What is expected: From the entries, return every line where the string "wazon" shows up.

START Dataset

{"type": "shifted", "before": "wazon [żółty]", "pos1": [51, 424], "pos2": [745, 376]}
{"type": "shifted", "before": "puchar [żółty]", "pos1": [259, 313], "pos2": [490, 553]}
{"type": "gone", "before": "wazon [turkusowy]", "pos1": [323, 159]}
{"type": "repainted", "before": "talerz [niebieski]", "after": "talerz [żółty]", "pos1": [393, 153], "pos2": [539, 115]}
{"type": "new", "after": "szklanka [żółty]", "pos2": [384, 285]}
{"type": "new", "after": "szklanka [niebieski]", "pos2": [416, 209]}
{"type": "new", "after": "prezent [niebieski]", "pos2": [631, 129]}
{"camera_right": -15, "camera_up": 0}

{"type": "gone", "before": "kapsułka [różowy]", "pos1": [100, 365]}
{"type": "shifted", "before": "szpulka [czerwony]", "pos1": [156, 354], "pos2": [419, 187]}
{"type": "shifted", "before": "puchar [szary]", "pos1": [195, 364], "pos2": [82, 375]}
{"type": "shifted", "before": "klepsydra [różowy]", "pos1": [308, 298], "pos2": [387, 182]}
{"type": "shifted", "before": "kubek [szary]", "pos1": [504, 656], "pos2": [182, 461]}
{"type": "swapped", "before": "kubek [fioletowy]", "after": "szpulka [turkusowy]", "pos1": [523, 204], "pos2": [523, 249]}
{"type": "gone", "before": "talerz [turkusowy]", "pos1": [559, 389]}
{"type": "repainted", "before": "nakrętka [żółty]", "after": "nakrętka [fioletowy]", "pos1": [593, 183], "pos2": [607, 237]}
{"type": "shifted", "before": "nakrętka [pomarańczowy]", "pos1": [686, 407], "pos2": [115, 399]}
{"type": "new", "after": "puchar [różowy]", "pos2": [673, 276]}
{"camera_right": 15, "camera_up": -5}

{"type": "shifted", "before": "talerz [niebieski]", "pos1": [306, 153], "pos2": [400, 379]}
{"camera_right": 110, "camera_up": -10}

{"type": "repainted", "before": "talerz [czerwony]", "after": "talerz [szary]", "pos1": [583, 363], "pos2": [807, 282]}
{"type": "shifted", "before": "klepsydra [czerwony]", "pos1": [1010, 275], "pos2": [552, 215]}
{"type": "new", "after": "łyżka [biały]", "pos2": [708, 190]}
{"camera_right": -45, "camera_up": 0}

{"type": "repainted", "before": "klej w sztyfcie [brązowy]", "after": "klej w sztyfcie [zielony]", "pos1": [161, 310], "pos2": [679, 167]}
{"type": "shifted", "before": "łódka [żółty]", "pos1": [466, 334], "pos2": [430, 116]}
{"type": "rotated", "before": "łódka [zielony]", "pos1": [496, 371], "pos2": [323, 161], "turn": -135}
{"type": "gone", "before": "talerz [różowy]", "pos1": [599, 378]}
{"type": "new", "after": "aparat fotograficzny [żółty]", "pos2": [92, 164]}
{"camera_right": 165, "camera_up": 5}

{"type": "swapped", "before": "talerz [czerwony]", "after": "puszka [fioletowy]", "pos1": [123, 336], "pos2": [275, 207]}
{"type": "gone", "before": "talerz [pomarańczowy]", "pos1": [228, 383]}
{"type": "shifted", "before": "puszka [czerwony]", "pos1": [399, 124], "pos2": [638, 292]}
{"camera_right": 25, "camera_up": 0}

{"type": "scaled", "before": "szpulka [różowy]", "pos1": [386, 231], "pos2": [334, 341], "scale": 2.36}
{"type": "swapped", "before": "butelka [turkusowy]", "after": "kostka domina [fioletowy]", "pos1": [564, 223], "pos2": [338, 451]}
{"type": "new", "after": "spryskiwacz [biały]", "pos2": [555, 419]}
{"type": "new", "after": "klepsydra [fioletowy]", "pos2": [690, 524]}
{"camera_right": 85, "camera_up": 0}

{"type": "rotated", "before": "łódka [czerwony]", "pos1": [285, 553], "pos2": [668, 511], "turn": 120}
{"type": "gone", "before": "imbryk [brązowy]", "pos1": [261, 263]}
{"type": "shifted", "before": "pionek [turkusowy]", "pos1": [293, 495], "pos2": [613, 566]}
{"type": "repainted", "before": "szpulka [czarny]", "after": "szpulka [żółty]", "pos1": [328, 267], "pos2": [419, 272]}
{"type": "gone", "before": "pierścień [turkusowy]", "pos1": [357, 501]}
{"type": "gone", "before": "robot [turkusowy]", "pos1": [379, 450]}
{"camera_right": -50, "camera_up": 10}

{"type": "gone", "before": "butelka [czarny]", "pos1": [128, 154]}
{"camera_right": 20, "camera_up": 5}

END Dataset

Written solution:
{"type": "shifted", "before": "wazon [żółty]", "pos1": [51, 424], "pos2": [745, 376]}
{"type": "gone", "before": "wazon [turkusowy]", "pos1": [323, 159]}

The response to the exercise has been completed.